[PROVIDED DATA]
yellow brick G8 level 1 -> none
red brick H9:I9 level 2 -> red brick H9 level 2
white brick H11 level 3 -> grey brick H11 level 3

[INSTRUCTIONS TO FOLLOW] From the data above, output every line exactly.

[ANSWER FOR THE TASK]
yellow brick G8 level 1 -> none
red brick H9:I9 level 2 -> red brick H9 level 2
white brick H11 level 3 -> grey brick H11 level 3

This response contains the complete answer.